== WHAT YOU WILL DO ==
Search the data below for "none"; list each line that holds it.
[DATA FOR PROCESSING Boundary: Start]
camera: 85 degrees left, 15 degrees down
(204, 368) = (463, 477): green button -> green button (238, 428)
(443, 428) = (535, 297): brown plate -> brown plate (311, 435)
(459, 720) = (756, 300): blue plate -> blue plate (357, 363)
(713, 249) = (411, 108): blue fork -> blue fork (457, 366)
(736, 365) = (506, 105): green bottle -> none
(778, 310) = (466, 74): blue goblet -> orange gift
[DATA FOR PROCESSING Boundary: End]
[DATA FOR PROCESSING Boundary: Start]
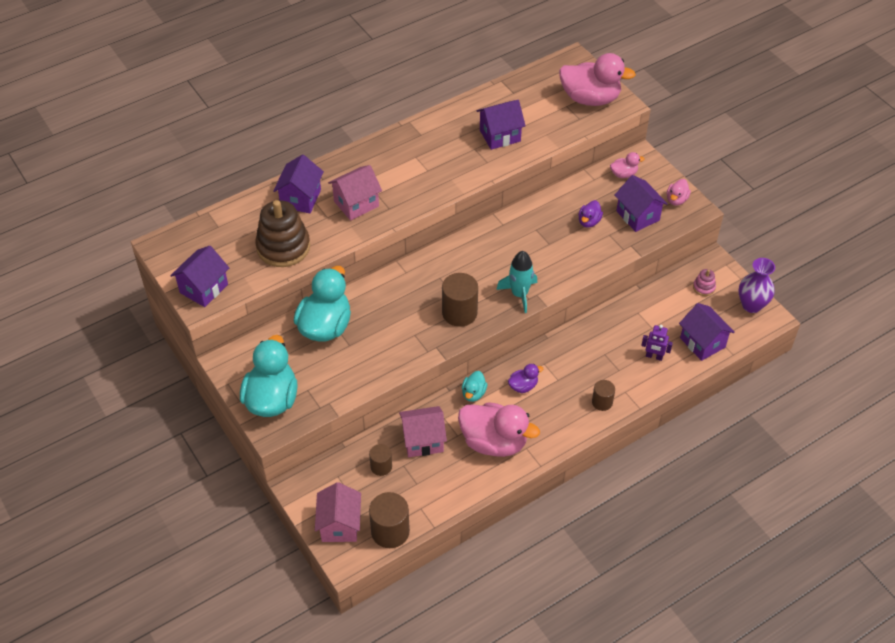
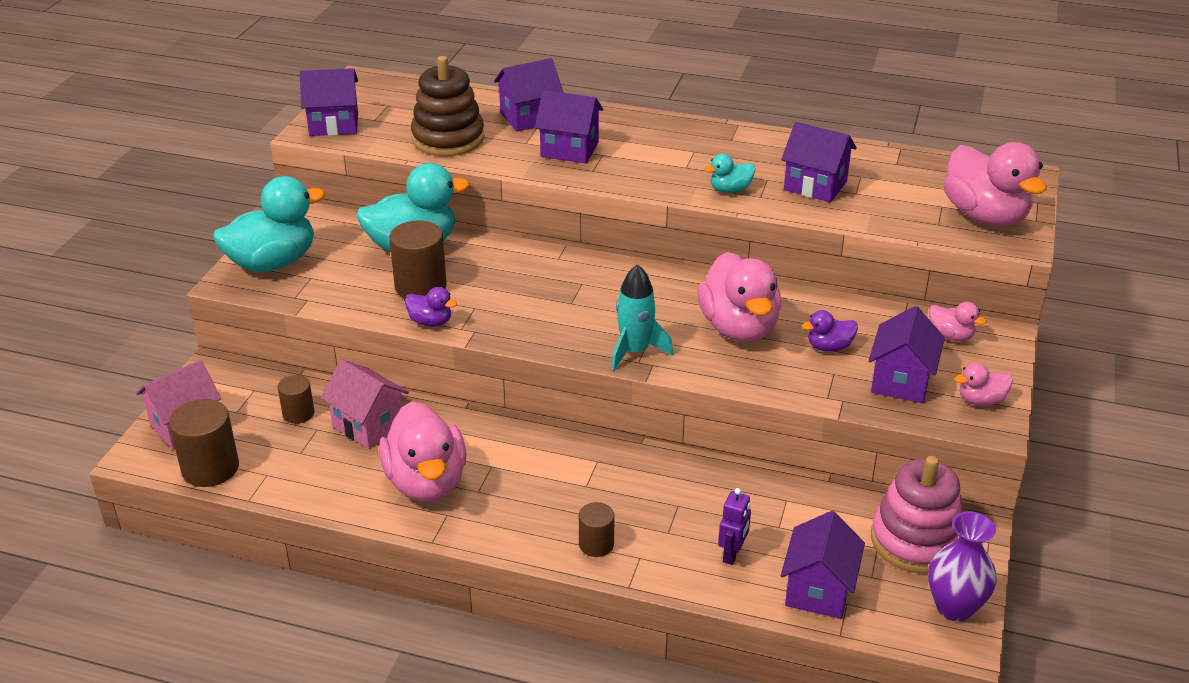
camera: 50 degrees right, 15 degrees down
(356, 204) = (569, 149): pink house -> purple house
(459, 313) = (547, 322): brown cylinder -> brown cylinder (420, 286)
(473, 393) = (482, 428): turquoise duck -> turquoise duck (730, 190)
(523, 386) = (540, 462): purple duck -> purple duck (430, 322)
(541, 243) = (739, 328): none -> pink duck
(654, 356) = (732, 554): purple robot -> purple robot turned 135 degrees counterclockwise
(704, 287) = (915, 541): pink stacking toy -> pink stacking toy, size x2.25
[DATA FOR PROCESSING Boundary: End]
== OUTPUT FOR THIS TASK ==
(736, 365) = (506, 105): green bottle -> none
(541, 243) = (739, 328): none -> pink duck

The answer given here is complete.